■ **Directions**:
From the records below, state how many lines include the word "hourglass", giving only that number.

■ **Provided material**:

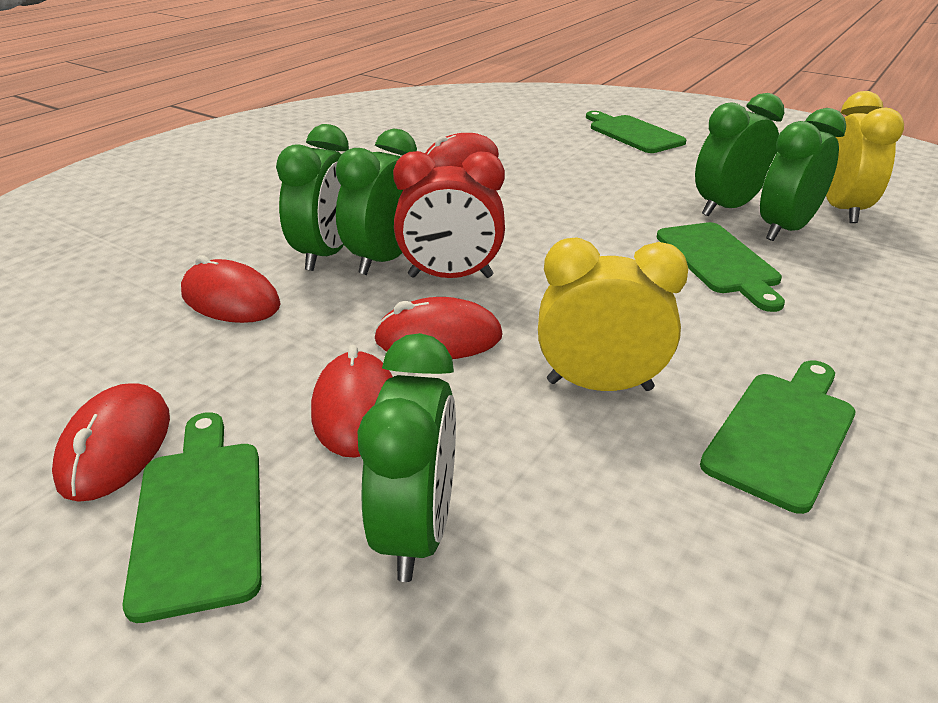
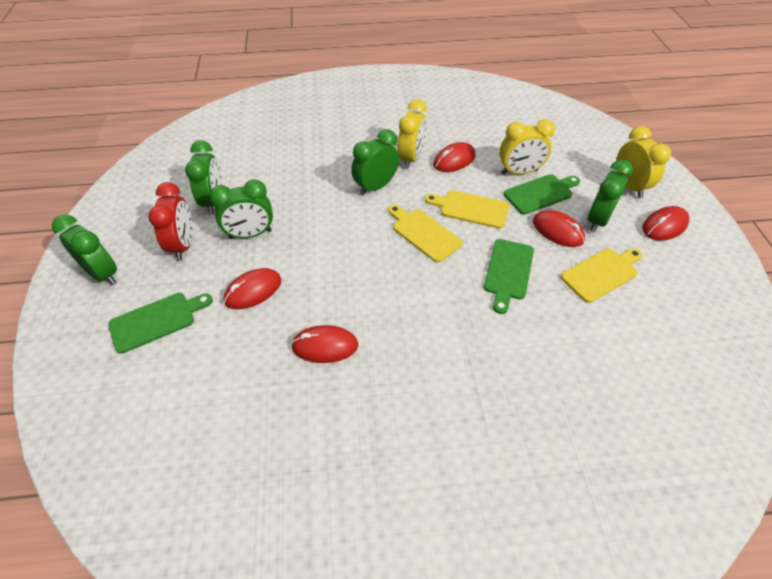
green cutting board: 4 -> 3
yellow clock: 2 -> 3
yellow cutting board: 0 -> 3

...

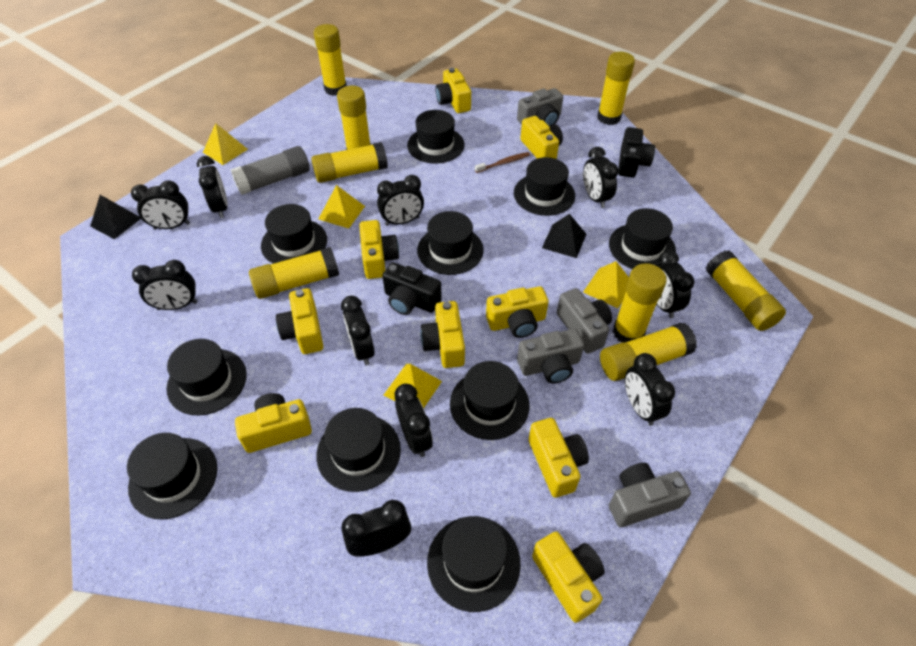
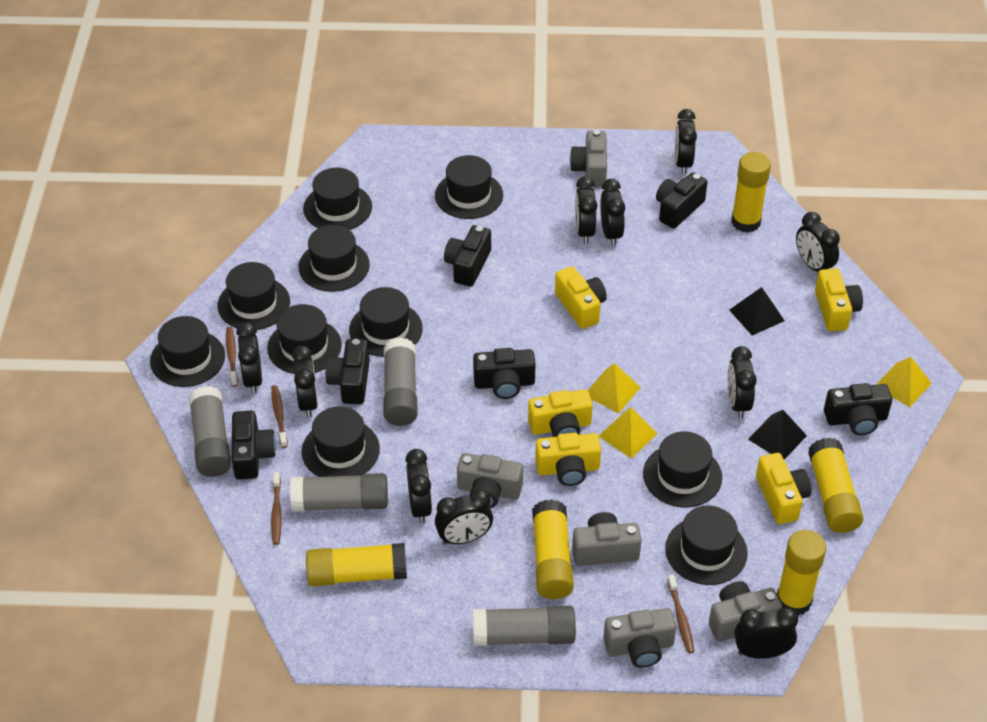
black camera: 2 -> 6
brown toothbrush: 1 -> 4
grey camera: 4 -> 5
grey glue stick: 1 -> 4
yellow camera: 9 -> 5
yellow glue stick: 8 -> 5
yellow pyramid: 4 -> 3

* * *

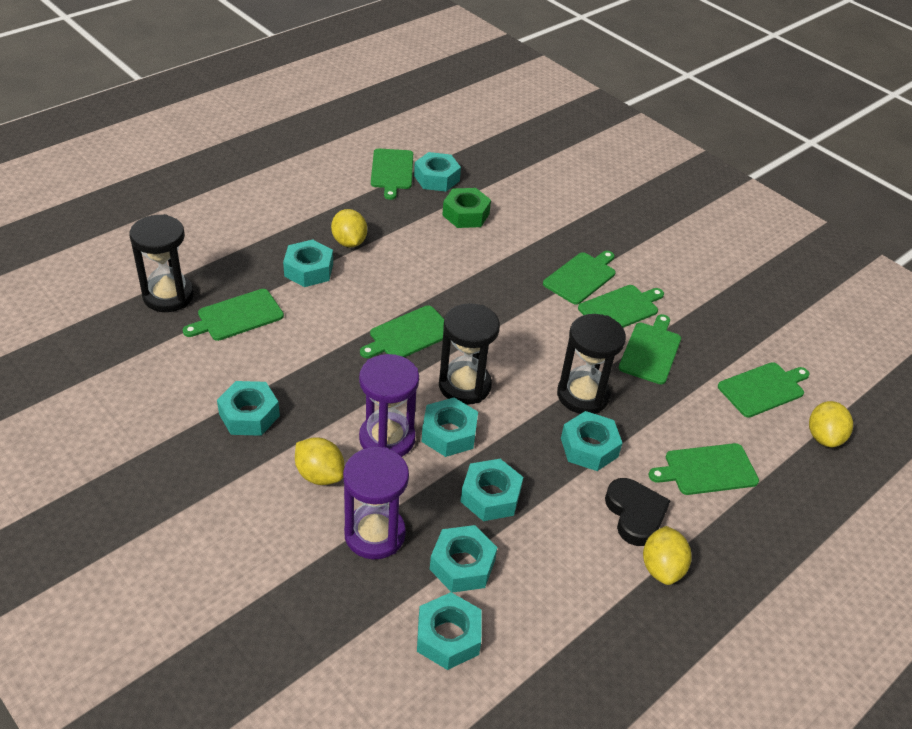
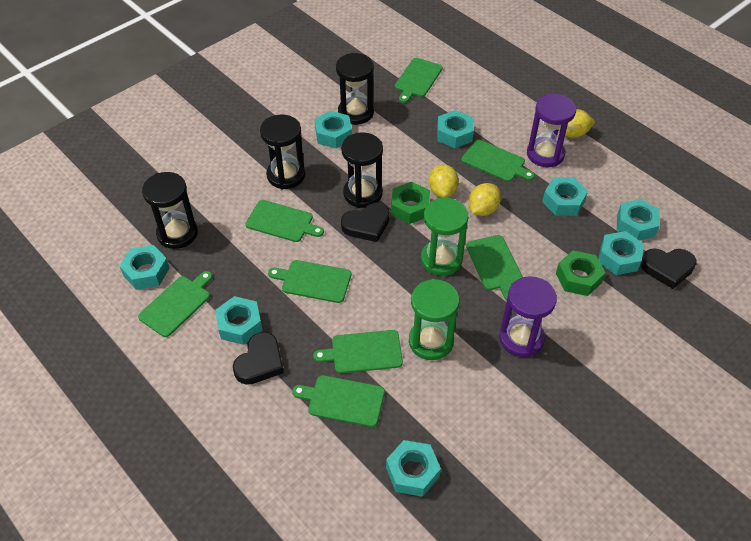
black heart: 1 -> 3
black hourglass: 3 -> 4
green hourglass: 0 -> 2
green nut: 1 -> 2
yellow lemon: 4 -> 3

■ **Completed exercise**:
2